▸ **TASK DIRECTIONS**:
Reproduce the entire listing exactly. Leave the pictures out.

▸ **SUPPLIED RECORDS**:

+-------+

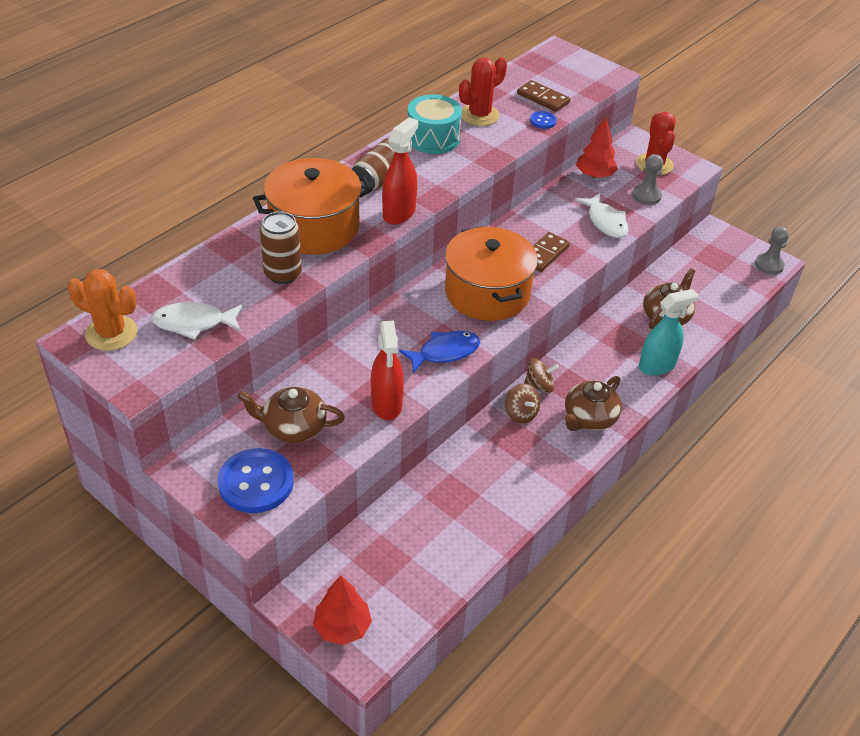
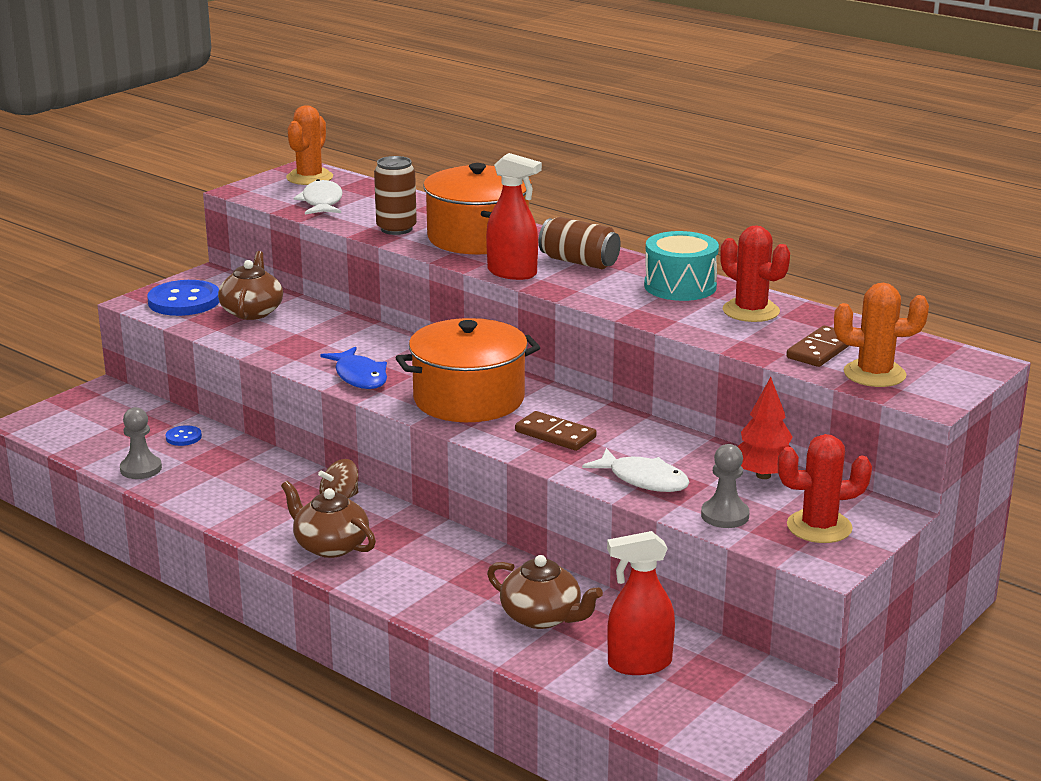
camera: 90 degrees right, 20 degrees down
(342, 627) = (66, 411): red tree -> none
(386, 404) = (279, 350): red spray bottle -> red spray bottle (639, 664)
(539, 385) = (388, 512): brown spinning top -> none
(543, 121) = (757, 349): blue button -> blue button (183, 437)
(577, 86) = (874, 374): none -> orange cactus
(605, 222) = (643, 480): white fish -> white fish turned 120 degrees counterclockwise
(657, 366) = (431, 602): turquoise spray bottle -> none
(769, 265) = (702, 735): grey pawn -> grey pawn (141, 469)

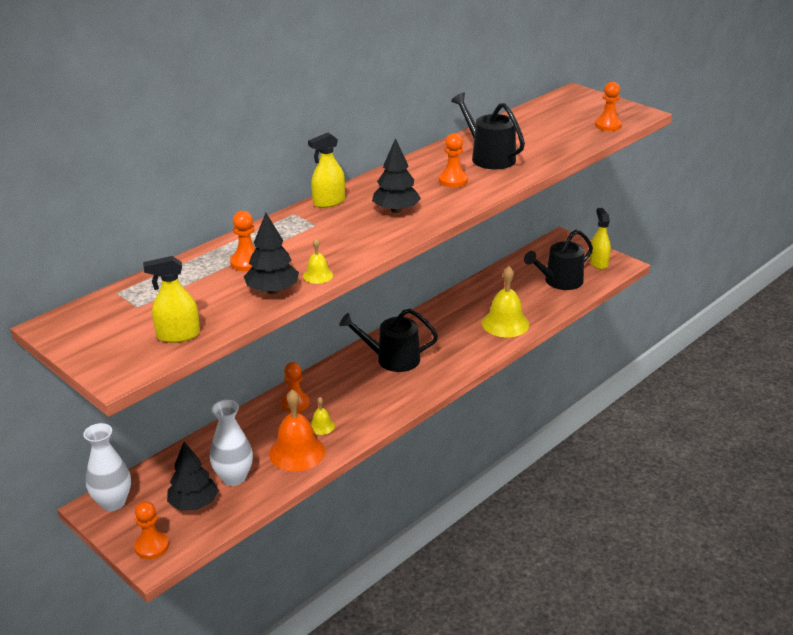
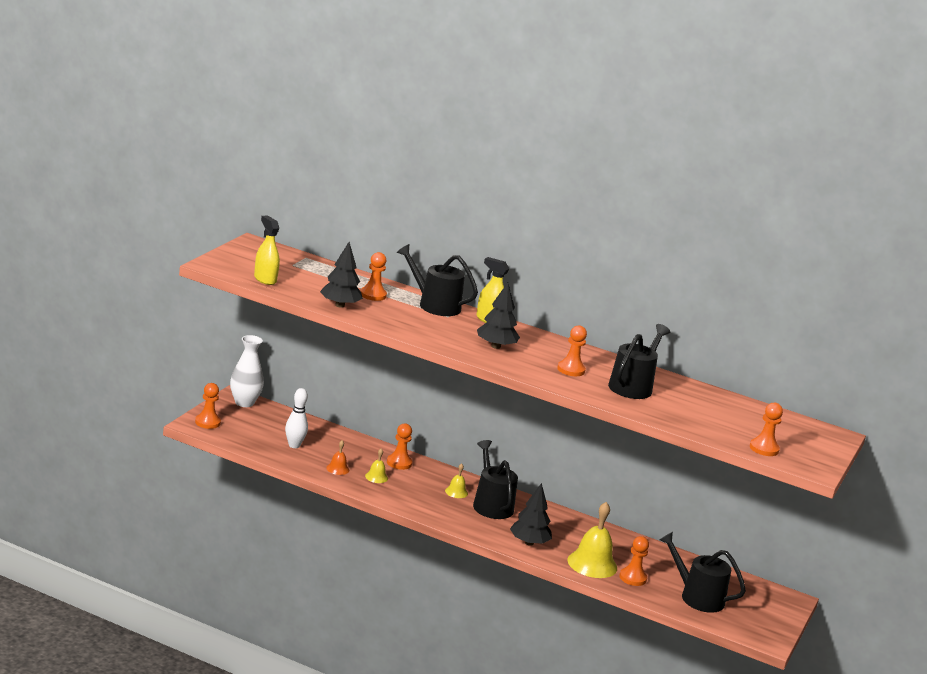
camera: 65 degrees right, 10 degrees down
(194, 504) = (258, 433): black tree -> black tree (529, 543)
(234, 477) = (294, 445): white vase -> white bowling pin
(283, 227) = (435, 305): none -> black watering can
(297, 452) = (337, 469): orange bell -> orange bell, size x0.48
(318, 275) = (371, 320): yellow bell -> yellow bell (456, 492)
(529, 307) = (632, 578): none -> orange pawn
(598, 263) = (757, 623): yellow spray bottle -> none

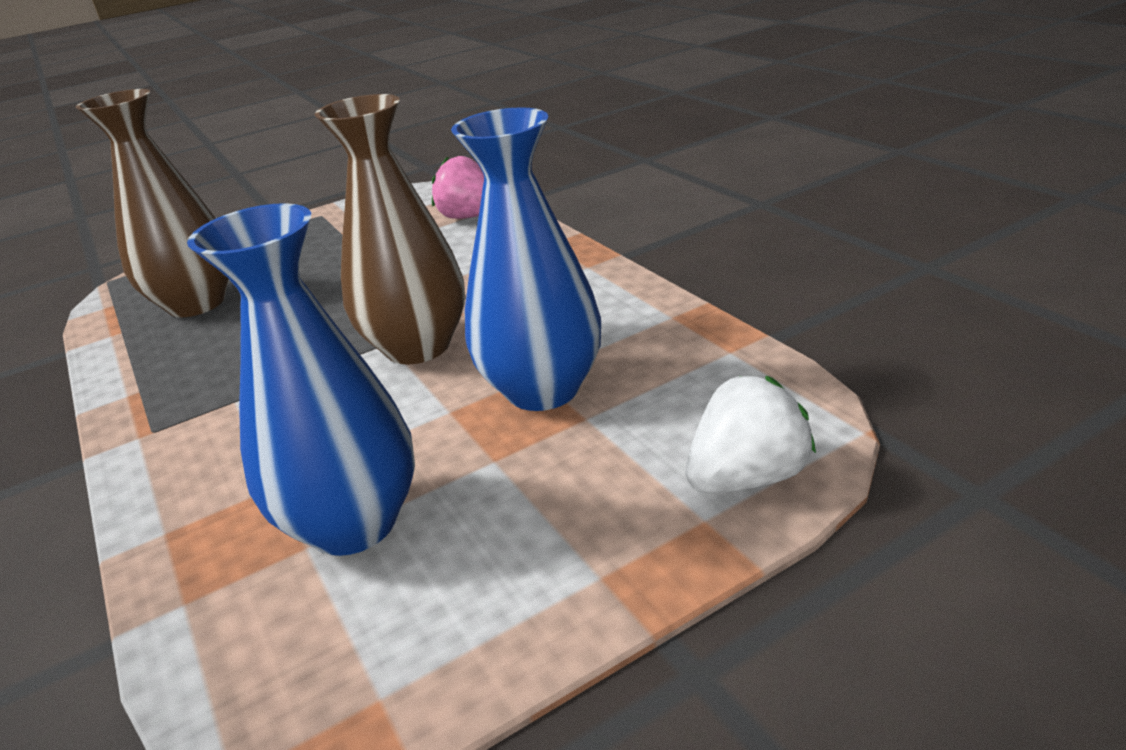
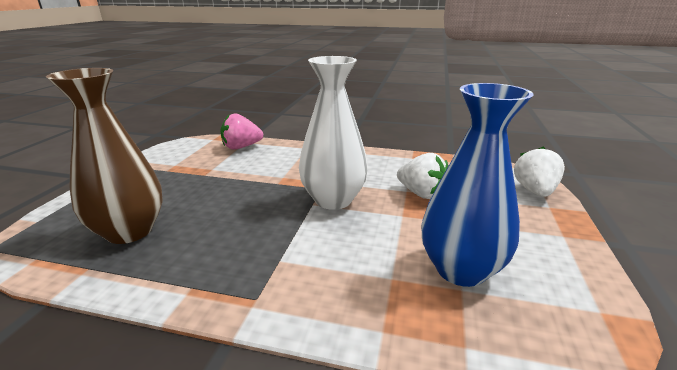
camera: 50 degrees left, 5 degrees down
(418, 347) = (333, 200): brown vase -> white vase
(543, 389) = (421, 194): blue vase -> white strawberry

+-------+

▸ **ANSWER SPACE**:
camera: 90 degrees right, 20 degrees down
(342, 627) = (66, 411): red tree -> none
(386, 404) = (279, 350): red spray bottle -> red spray bottle (639, 664)
(539, 385) = (388, 512): brown spinning top -> none
(543, 121) = (757, 349): blue button -> blue button (183, 437)
(577, 86) = (874, 374): none -> orange cactus
(605, 222) = (643, 480): white fish -> white fish turned 120 degrees counterclockwise
(657, 366) = (431, 602): turquoise spray bottle -> none
(769, 265) = (702, 735): grey pawn -> grey pawn (141, 469)

camera: 65 degrees right, 10 degrees down
(194, 504) = (258, 433): black tree -> black tree (529, 543)
(234, 477) = (294, 445): white vase -> white bowling pin
(283, 227) = (435, 305): none -> black watering can
(297, 452) = (337, 469): orange bell -> orange bell, size x0.48
(318, 275) = (371, 320): yellow bell -> yellow bell (456, 492)
(529, 307) = (632, 578): none -> orange pawn
(598, 263) = (757, 623): yellow spray bottle -> none

camera: 50 degrees left, 5 degrees down
(418, 347) = (333, 200): brown vase -> white vase
(543, 389) = (421, 194): blue vase -> white strawberry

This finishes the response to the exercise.